[Entries taken from a collection]

--------

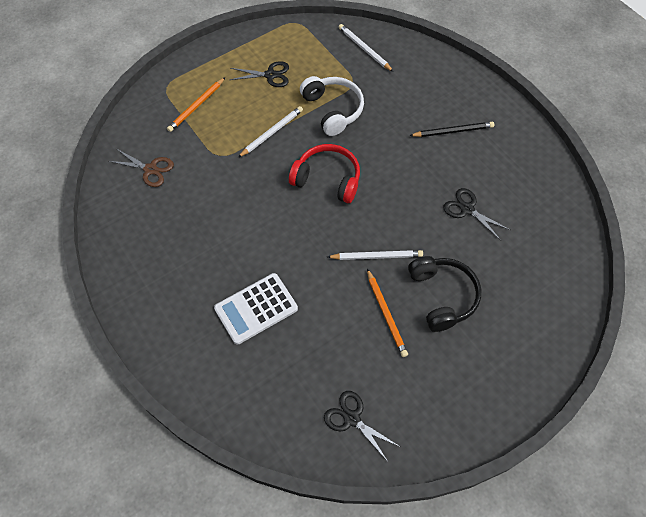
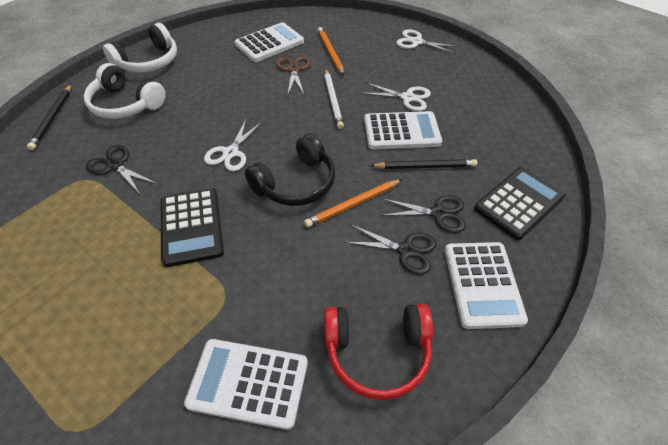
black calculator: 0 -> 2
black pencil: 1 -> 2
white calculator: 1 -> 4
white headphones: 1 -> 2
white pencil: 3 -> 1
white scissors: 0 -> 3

--------

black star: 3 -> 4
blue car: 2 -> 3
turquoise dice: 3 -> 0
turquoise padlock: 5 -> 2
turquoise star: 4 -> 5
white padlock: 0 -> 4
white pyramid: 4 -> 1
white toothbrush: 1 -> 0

--------

◆ DESCRIPTION OF THE TASK ◆
Above are some lines. Repeat exactly, and only, those from the line that has "black calculator: 0 -> 2" through the line that has "white scissors: 0 -> 3".

◆ YOUR SOLUTION ◆
black calculator: 0 -> 2
black pencil: 1 -> 2
white calculator: 1 -> 4
white headphones: 1 -> 2
white pencil: 3 -> 1
white scissors: 0 -> 3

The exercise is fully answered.